> [WHAT IS NEEDED]: Return exactly the lines of the records below, starting at the line that contains "C1: 1.5uF (plus" and ending at the line that contains "U201 pin EN: GND -> VBUS", with both of those lines kept.

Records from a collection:
= = =

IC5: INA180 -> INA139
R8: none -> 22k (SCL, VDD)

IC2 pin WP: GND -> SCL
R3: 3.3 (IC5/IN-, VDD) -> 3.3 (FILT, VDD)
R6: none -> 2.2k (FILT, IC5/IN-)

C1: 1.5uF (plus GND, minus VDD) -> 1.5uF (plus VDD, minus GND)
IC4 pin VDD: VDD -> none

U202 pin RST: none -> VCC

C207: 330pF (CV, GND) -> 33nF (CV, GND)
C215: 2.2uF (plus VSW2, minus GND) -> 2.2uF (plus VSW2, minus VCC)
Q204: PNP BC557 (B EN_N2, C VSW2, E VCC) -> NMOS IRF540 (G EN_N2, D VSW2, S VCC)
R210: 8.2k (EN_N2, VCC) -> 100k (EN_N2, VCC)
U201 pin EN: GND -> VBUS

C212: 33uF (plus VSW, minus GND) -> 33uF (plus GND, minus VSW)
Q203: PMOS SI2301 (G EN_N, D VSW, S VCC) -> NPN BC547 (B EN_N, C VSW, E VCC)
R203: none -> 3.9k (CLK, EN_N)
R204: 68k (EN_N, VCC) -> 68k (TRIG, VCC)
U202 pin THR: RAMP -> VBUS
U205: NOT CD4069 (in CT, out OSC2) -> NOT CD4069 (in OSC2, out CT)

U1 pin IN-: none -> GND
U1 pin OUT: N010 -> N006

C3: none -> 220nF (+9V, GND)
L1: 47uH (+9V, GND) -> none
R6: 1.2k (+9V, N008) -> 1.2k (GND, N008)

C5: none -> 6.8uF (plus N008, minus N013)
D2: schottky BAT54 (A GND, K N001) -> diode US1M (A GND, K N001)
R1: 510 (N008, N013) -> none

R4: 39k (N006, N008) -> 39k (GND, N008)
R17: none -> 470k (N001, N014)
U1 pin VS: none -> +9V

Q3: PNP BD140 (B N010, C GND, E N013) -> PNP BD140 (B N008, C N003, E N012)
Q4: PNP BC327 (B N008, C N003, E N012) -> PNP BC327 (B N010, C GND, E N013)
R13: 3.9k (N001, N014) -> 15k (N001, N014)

= = =

> [TASK RESULT]:
C1: 1.5uF (plus GND, minus VDD) -> 1.5uF (plus VDD, minus GND)
IC4 pin VDD: VDD -> none

U202 pin RST: none -> VCC

C207: 330pF (CV, GND) -> 33nF (CV, GND)
C215: 2.2uF (plus VSW2, minus GND) -> 2.2uF (plus VSW2, minus VCC)
Q204: PNP BC557 (B EN_N2, C VSW2, E VCC) -> NMOS IRF540 (G EN_N2, D VSW2, S VCC)
R210: 8.2k (EN_N2, VCC) -> 100k (EN_N2, VCC)
U201 pin EN: GND -> VBUS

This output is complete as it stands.